# Exercise
Please find each line in the data below that contains the string "kern" and copy those lines out in full.

---

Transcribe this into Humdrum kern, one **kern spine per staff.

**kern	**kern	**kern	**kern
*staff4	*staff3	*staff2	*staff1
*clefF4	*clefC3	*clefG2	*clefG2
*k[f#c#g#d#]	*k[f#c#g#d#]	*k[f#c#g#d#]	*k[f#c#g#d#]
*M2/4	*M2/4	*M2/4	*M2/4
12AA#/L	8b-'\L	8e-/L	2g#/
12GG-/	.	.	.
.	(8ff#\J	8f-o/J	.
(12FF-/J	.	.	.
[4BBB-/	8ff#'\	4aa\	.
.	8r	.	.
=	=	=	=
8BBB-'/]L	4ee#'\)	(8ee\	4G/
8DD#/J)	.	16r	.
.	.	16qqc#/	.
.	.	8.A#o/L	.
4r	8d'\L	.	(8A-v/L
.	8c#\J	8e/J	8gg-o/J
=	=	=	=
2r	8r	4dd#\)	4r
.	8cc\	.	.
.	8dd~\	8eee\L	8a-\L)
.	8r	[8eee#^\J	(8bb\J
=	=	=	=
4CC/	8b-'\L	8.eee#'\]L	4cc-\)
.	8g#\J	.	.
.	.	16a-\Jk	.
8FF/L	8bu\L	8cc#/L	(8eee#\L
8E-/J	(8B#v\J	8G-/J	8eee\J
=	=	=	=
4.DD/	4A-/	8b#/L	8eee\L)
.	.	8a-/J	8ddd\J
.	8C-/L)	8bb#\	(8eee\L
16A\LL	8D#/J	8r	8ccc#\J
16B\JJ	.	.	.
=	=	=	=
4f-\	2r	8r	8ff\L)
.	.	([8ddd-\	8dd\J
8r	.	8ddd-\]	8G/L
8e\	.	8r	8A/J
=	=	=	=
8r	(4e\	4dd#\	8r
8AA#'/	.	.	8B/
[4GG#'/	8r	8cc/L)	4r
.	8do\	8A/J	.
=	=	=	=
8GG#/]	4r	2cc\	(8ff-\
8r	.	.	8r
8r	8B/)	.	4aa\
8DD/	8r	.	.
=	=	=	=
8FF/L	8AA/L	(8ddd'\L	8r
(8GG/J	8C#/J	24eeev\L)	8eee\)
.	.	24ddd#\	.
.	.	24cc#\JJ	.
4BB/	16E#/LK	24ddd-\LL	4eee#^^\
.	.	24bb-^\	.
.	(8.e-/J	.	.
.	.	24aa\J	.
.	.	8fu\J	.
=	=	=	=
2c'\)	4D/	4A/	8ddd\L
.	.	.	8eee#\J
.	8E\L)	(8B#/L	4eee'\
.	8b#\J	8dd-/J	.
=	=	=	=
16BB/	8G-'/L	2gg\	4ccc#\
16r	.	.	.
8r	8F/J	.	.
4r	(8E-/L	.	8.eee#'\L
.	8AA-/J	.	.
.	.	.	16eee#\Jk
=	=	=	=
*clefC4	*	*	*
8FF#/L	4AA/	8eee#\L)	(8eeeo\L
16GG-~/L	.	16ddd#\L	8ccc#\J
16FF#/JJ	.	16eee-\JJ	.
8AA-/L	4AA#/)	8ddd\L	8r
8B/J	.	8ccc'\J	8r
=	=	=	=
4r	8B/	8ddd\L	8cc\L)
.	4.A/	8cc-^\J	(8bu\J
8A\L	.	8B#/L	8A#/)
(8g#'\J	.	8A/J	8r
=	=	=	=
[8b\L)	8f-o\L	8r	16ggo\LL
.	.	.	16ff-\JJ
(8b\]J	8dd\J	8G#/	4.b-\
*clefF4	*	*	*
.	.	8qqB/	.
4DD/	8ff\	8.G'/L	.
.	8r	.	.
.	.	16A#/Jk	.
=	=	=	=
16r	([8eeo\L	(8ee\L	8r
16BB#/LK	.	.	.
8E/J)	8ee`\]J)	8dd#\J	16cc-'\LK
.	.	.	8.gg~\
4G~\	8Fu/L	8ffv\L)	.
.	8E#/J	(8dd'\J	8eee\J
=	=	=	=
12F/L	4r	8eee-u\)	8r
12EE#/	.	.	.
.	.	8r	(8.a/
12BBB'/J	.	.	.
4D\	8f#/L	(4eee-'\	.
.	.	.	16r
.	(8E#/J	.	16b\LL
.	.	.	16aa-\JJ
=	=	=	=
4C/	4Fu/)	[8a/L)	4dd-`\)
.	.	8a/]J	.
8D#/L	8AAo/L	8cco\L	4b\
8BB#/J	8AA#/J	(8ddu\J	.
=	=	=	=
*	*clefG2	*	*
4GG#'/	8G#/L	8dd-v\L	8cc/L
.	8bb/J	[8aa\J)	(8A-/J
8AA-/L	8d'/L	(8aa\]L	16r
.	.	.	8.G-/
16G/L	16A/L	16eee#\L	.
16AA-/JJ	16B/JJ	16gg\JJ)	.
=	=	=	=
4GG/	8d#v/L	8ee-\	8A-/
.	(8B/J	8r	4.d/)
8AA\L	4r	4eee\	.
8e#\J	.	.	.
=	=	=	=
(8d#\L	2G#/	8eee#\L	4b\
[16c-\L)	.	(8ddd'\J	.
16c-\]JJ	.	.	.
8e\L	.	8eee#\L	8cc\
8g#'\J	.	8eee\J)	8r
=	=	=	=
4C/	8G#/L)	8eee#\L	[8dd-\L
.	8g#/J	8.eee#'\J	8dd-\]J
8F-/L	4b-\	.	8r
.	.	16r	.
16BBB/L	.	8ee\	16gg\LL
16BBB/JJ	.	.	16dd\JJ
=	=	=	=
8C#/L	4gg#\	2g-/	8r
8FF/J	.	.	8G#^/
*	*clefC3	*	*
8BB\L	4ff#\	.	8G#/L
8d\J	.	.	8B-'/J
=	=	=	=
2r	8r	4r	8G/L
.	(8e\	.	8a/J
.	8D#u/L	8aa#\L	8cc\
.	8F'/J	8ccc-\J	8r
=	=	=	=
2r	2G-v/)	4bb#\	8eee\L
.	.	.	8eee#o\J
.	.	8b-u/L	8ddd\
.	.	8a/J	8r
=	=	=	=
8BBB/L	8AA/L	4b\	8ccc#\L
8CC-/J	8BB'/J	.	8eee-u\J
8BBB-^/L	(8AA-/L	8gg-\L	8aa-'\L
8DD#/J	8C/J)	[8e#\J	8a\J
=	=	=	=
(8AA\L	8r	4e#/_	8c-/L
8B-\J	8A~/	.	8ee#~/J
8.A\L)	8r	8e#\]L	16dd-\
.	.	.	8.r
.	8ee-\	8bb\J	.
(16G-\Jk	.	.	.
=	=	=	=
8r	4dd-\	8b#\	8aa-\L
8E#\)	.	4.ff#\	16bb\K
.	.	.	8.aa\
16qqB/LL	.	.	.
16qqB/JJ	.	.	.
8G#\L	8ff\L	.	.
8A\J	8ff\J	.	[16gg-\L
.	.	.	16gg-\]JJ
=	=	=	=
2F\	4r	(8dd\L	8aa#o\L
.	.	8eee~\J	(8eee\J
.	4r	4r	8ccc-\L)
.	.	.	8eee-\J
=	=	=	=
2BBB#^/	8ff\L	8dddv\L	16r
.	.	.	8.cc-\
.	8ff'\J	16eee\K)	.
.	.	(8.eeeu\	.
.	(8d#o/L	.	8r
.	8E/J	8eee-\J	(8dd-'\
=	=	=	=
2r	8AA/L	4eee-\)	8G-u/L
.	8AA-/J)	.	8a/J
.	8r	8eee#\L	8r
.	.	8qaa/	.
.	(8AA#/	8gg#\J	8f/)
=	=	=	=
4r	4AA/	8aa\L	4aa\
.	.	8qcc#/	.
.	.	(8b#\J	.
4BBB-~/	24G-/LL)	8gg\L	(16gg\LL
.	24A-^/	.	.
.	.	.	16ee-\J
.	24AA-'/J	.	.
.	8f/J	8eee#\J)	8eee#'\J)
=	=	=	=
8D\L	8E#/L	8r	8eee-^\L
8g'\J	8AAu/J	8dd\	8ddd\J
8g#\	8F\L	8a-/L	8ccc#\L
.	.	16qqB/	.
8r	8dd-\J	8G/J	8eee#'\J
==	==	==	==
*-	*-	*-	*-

---

# Written solution
Transcribe this into Humdrum kern, one **kern spine per staff.
**kern	**kern	**kern	**kern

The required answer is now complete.